The task → Once the line containing "purple slope C5:D6" is located in the records below, repeat it and all lines that follow it exactly, leaving out any picture.

Object transformation records →
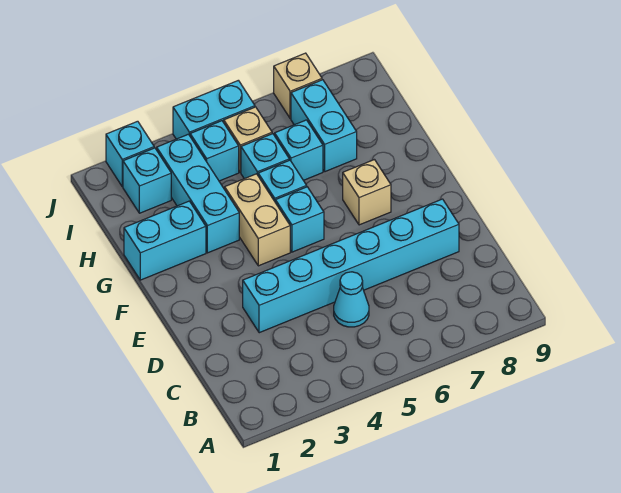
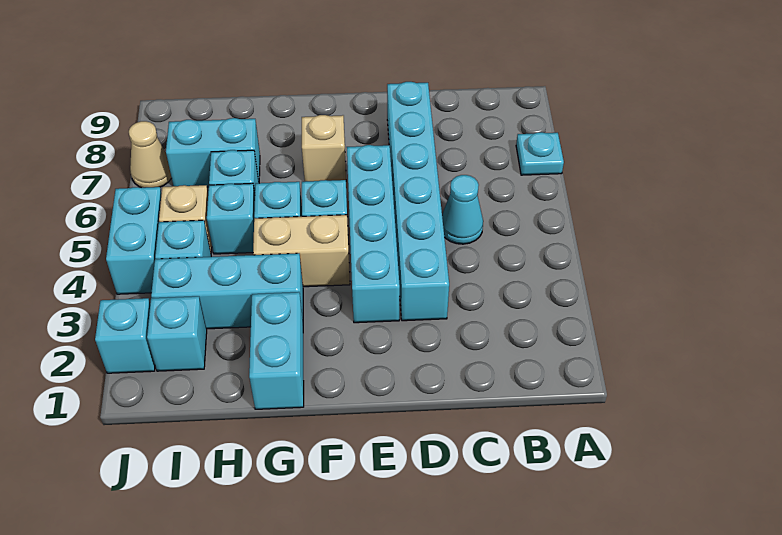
none -> cyan plate A7 level 1
none -> cyan brick E3:E6 level 1
tan brick J7 level 1 -> tan cone J7 level 1

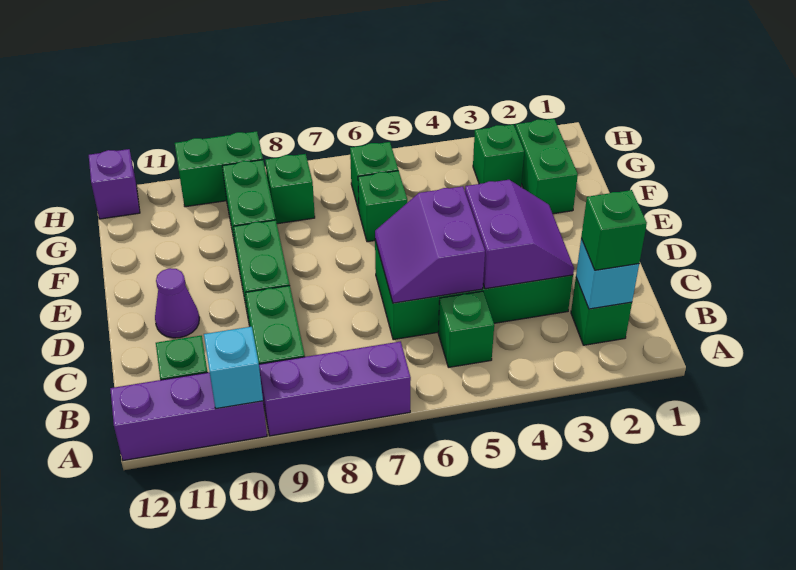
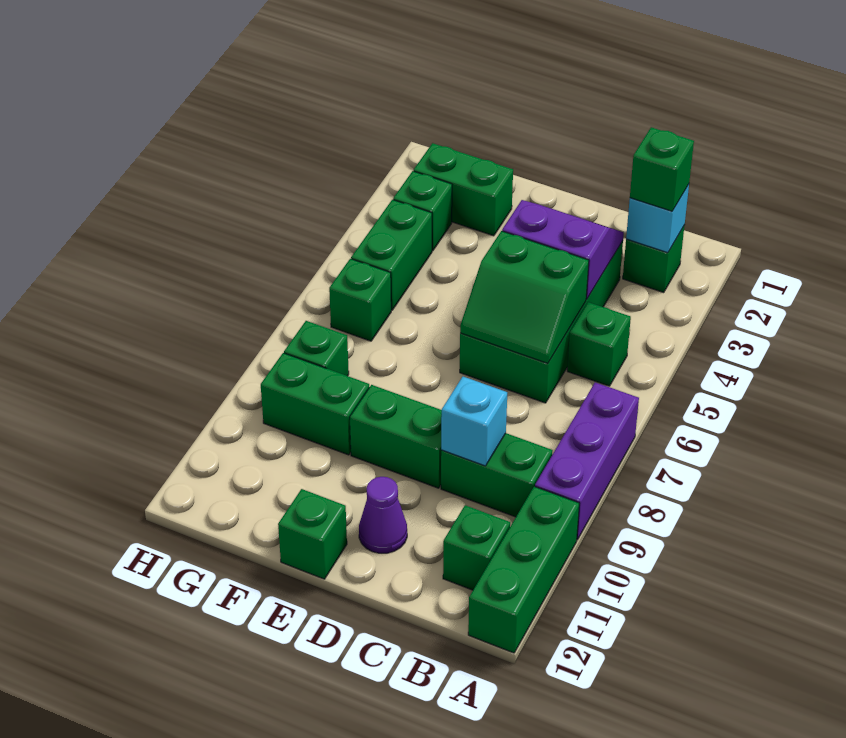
purple brick A10:A12 level 1 -> green brick A10:A12 level 1
cyan brick A10 level 2 -> cyan brick C9 level 2
purple slope C5:D6 level 2 top 5 -> green slope C5:D6 level 2 top 5
green brick F6 level 1 -> green brick E12 level 1
green brick H9:H10 level 1 -> green brick G4:G5 level 1
purple brick H12 level 1 -> none

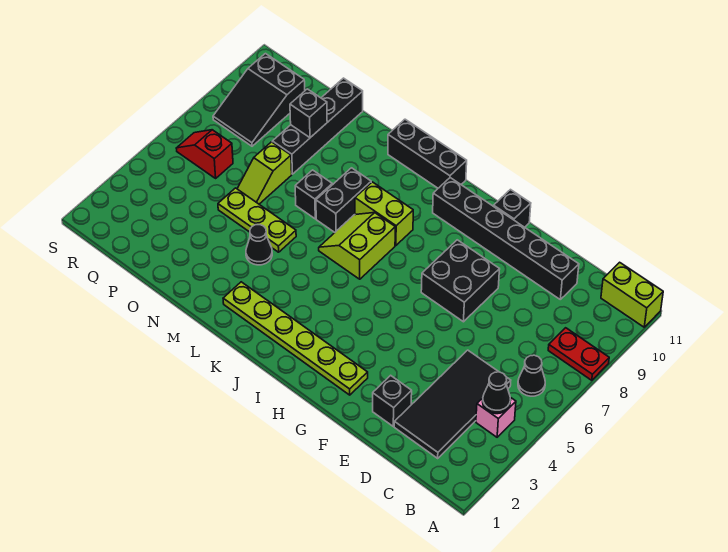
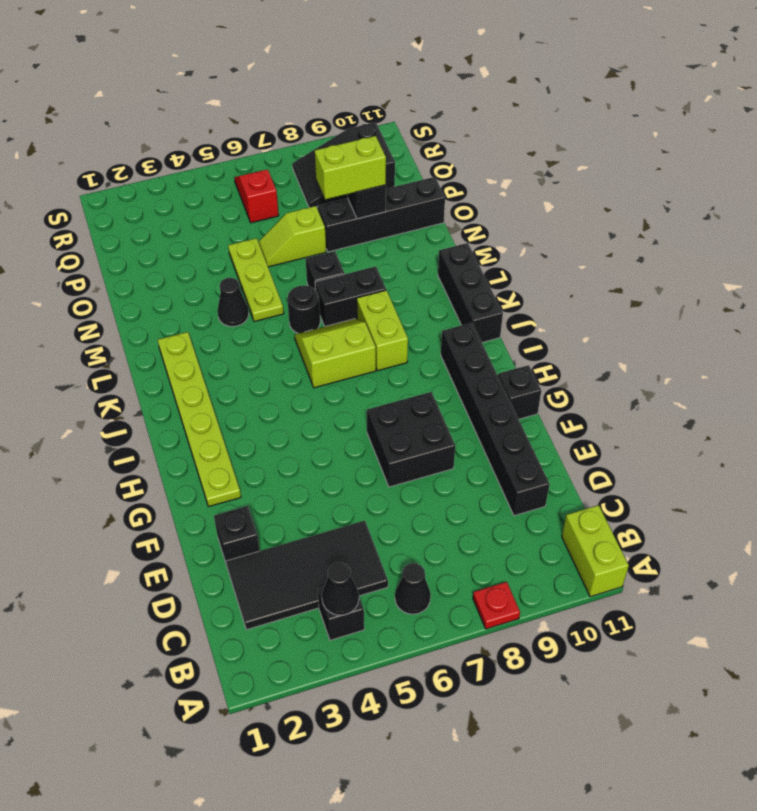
red plate A8:B8 level 1 -> red plate A8 level 1
pink brick B4 level 1 -> black brick B4 level 1
none -> black round brick L6 level 1
none -> lime brick O8:O9 level 3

Solution to the exercise →
purple slope C5:D6 level 2 top 5 -> green slope C5:D6 level 2 top 5
green brick F6 level 1 -> green brick E12 level 1
green brick H9:H10 level 1 -> green brick G4:G5 level 1
purple brick H12 level 1 -> none

red plate A8:B8 level 1 -> red plate A8 level 1
pink brick B4 level 1 -> black brick B4 level 1
none -> black round brick L6 level 1
none -> lime brick O8:O9 level 3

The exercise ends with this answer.